### SOURCE DATA

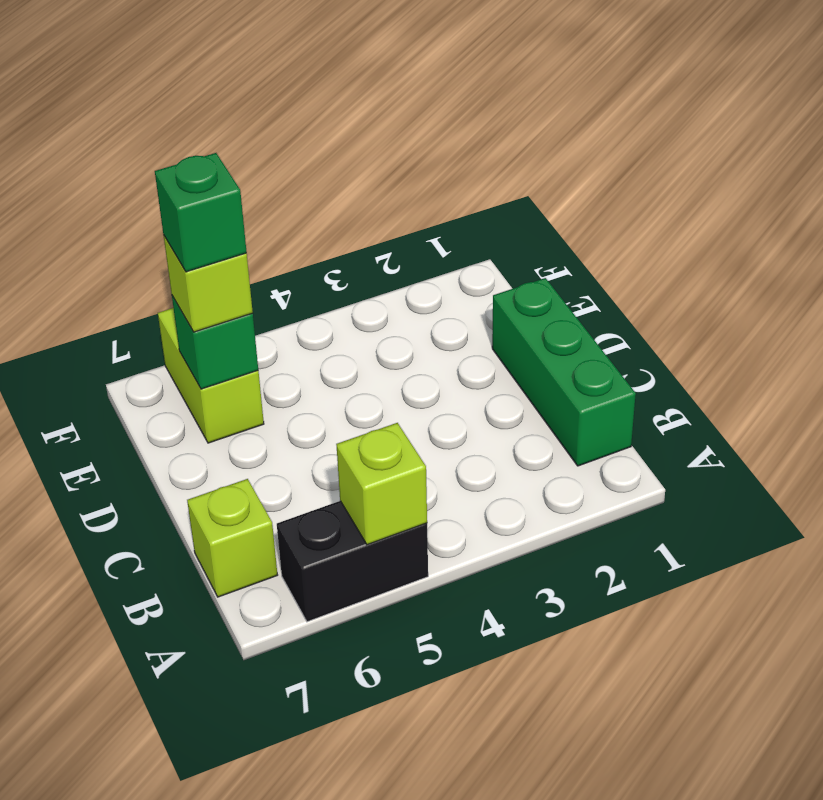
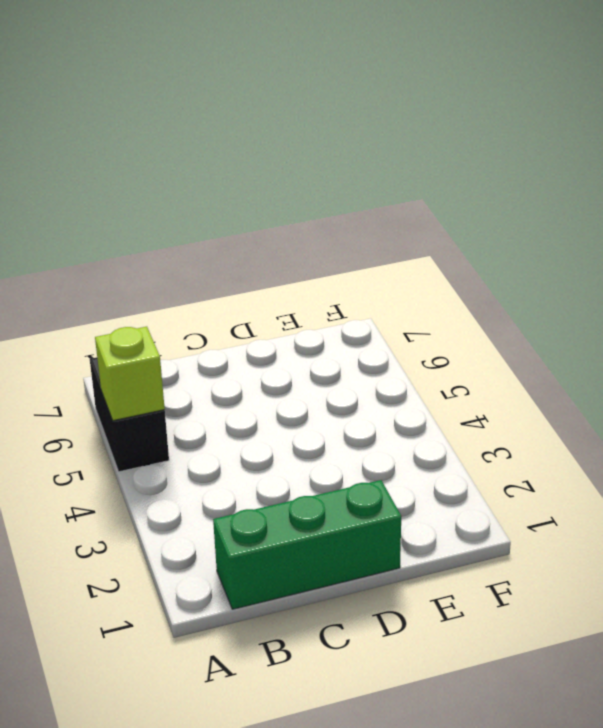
none -> lime brick B7 level 1
none -> lime brick E6:F6 level 1

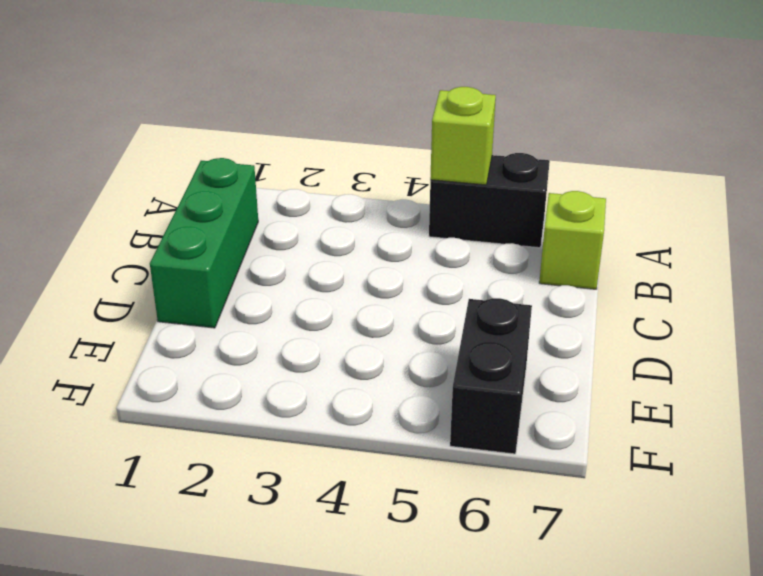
black brick E6:F6 level 1 -> lime brick E6:F6 level 1
none -> green brick E6 level 2
none -> lime brick E6 level 3

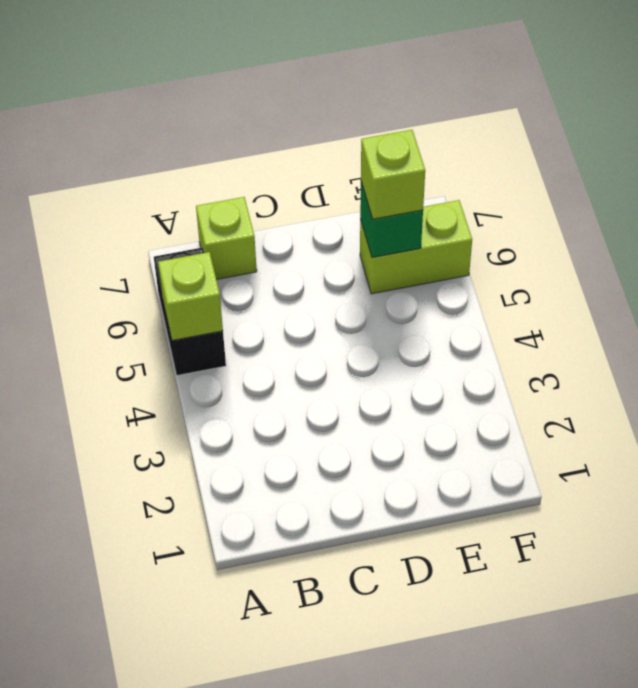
none -> green brick B1:D1 level 1
none -> green brick E6 level 4

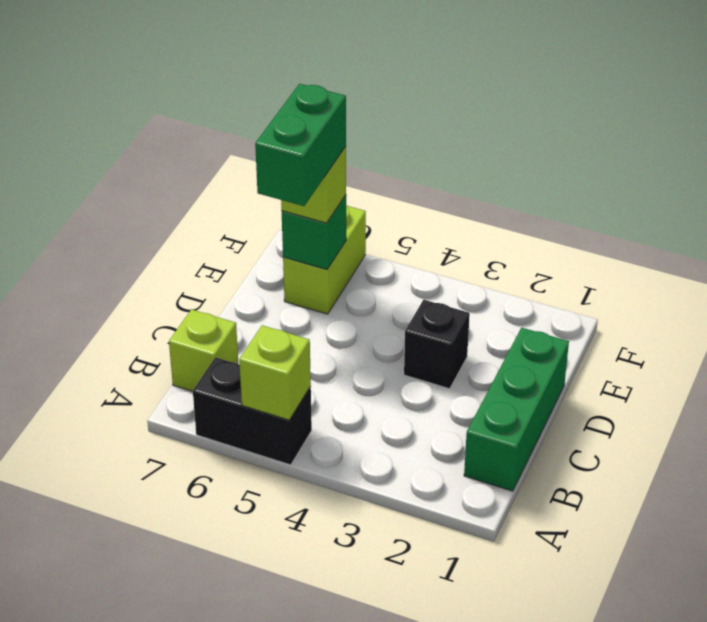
black brick D3 level 1 -> none
green brick D6:E6 level 4 -> green brick E6 level 4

### YOUR OBJECTIVE
Throughout the data above, copy all lines where the word "lime" is found.

### RESPONSE TO THIS EXERCISE
none -> lime brick B7 level 1
none -> lime brick E6:F6 level 1
black brick E6:F6 level 1 -> lime brick E6:F6 level 1
none -> lime brick E6 level 3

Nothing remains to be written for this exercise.